**Try it**
What you should output is the data below, unchanged in every character.

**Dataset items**
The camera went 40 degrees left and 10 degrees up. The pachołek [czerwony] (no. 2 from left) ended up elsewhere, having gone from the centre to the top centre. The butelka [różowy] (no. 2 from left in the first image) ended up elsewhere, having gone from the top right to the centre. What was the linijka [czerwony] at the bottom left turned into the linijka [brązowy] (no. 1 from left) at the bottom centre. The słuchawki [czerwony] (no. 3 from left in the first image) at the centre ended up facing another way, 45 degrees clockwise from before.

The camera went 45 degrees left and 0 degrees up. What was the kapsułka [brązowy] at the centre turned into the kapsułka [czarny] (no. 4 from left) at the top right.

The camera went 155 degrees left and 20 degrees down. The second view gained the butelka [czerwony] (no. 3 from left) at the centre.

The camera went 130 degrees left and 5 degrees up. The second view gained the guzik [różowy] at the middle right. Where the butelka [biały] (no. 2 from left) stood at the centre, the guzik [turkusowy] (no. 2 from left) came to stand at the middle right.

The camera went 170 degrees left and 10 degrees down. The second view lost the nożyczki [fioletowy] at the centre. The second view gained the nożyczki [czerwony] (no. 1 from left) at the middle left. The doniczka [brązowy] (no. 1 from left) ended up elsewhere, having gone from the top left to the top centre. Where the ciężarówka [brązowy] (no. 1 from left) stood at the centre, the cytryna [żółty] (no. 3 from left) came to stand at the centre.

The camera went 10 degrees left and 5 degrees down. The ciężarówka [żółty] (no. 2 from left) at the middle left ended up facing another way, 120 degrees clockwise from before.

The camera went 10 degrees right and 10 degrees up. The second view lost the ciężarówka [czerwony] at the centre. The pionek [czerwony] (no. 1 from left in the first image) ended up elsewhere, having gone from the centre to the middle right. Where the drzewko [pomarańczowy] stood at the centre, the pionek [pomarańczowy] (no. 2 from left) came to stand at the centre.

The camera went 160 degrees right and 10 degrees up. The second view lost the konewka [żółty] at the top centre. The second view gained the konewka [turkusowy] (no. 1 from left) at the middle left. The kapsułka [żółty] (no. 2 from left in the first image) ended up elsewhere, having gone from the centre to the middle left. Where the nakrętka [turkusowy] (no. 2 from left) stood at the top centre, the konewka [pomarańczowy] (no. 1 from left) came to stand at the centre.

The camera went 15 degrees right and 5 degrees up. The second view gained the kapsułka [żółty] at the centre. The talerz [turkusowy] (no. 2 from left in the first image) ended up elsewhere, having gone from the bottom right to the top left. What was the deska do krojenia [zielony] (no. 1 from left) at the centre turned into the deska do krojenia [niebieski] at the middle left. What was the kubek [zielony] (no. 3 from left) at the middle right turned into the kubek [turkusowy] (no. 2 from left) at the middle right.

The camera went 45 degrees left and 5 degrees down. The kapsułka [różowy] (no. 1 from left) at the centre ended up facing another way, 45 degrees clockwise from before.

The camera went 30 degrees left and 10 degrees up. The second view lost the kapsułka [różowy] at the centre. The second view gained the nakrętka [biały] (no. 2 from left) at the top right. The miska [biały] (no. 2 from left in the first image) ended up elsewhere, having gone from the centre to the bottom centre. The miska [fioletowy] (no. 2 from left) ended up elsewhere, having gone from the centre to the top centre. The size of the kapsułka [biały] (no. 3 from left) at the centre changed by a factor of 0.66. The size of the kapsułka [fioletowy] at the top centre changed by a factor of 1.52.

**Task output**
The camera went 40 degrees left and 10 degrees up. The pachołek [czerwony] (no. 2 from left) ended up elsewhere, having gone from the centre to the top centre. The butelka [różowy] (no. 2 from left in the first image) ended up elsewhere, having gone from the top right to the centre. What was the linijka [czerwony] at the bottom left turned into the linijka [brązowy] (no. 1 from left) at the bottom centre. The słuchawki [czerwony] (no. 3 from left in the first image) at the centre ended up facing another way, 45 degrees clockwise from before.

The camera went 45 degrees left and 0 degrees up. What was the kapsułka [brązowy] at the centre turned into the kapsułka [czarny] (no. 4 from left) at the top right.

The camera went 155 degrees left and 20 degrees down. The second view gained the butelka [czerwony] (no. 3 from left) at the centre.

The camera went 130 degrees left and 5 degrees up. The second view gained the guzik [różowy] at the middle right. Where the butelka [biały] (no. 2 from left) stood at the centre, the guzik [turkusowy] (no. 2 from left) came to stand at the middle right.

The camera went 170 degrees left and 10 degrees down. The second view lost the nożyczki [fioletowy] at the centre. The second view gained the nożyczki [czerwony] (no. 1 from left) at the middle left. The doniczka [brązowy] (no. 1 from left) ended up elsewhere, having gone from the top left to the top centre. Where the ciężarówka [brązowy] (no. 1 from left) stood at the centre, the cytryna [żółty] (no. 3 from left) came to stand at the centre.

The camera went 10 degrees left and 5 degrees down. The ciężarówka [żółty] (no. 2 from left) at the middle left ended up facing another way, 120 degrees clockwise from before.

The camera went 10 degrees right and 10 degrees up. The second view lost the ciężarówka [czerwony] at the centre. The pionek [czerwony] (no. 1 from left in the first image) ended up elsewhere, having gone from the centre to the middle right. Where the drzewko [pomarańczowy] stood at the centre, the pionek [pomarańczowy] (no. 2 from left) came to stand at the centre.

The camera went 160 degrees right and 10 degrees up. The second view lost the konewka [żółty] at the top centre. The second view gained the konewka [turkusowy] (no. 1 from left) at the middle left. The kapsułka [żółty] (no. 2 from left in the first image) ended up elsewhere, having gone from the centre to the middle left. Where the nakrętka [turkusowy] (no. 2 from left) stood at the top centre, the konewka [pomarańczowy] (no. 1 from left) came to stand at the centre.

The camera went 15 degrees right and 5 degrees up. The second view gained the kapsułka [żółty] at the centre. The talerz [turkusowy] (no. 2 from left in the first image) ended up elsewhere, having gone from the bottom right to the top left. What was the deska do krojenia [zielony] (no. 1 from left) at the centre turned into the deska do krojenia [niebieski] at the middle left. What was the kubek [zielony] (no. 3 from left) at the middle right turned into the kubek [turkusowy] (no. 2 from left) at the middle right.

The camera went 45 degrees left and 5 degrees down. The kapsułka [różowy] (no. 1 from left) at the centre ended up facing another way, 45 degrees clockwise from before.

The camera went 30 degrees left and 10 degrees up. The second view lost the kapsułka [różowy] at the centre. The second view gained the nakrętka [biały] (no. 2 from left) at the top right. The miska [biały] (no. 2 from left in the first image) ended up elsewhere, having gone from the centre to the bottom centre. The miska [fioletowy] (no. 2 from left) ended up elsewhere, having gone from the centre to the top centre. The size of the kapsułka [biały] (no. 3 from left) at the centre changed by a factor of 0.66. The size of the kapsułka [fioletowy] at the top centre changed by a factor of 1.52.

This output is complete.